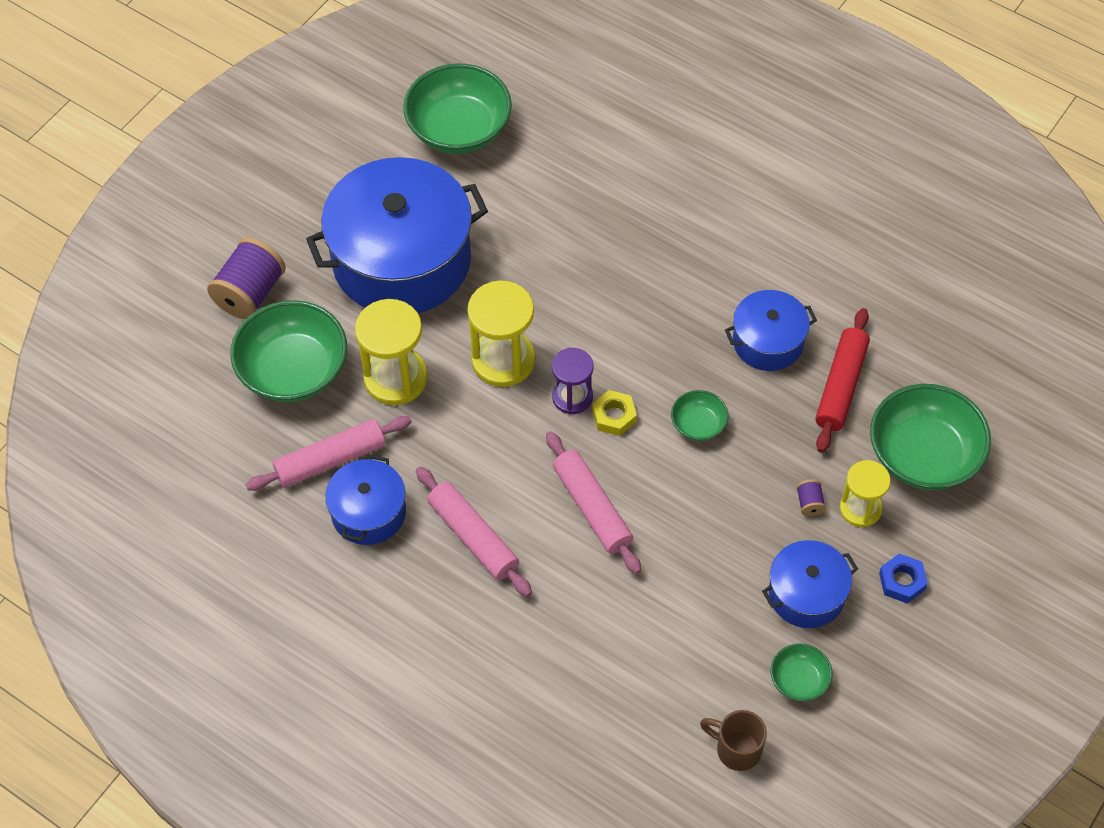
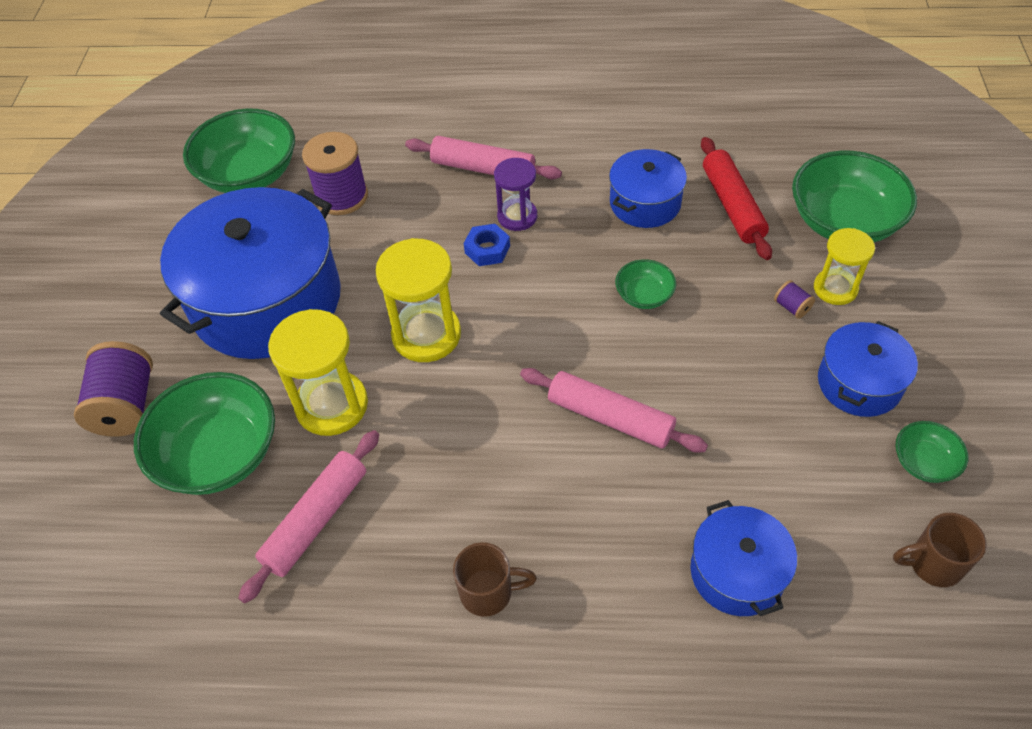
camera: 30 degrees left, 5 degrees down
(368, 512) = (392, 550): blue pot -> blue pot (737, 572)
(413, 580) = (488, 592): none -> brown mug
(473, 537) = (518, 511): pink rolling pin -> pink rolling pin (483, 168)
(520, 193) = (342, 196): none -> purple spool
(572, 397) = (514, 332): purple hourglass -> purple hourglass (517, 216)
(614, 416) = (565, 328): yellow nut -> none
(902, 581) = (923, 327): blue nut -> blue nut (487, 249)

============

Work instructions.
Write out again, exactly, the line containing "(473, 537) = (518, 511): pink" and every later line of the records. Omit the rest.

Written response.
(473, 537) = (518, 511): pink rolling pin -> pink rolling pin (483, 168)
(520, 193) = (342, 196): none -> purple spool
(572, 397) = (514, 332): purple hourglass -> purple hourglass (517, 216)
(614, 416) = (565, 328): yellow nut -> none
(902, 581) = (923, 327): blue nut -> blue nut (487, 249)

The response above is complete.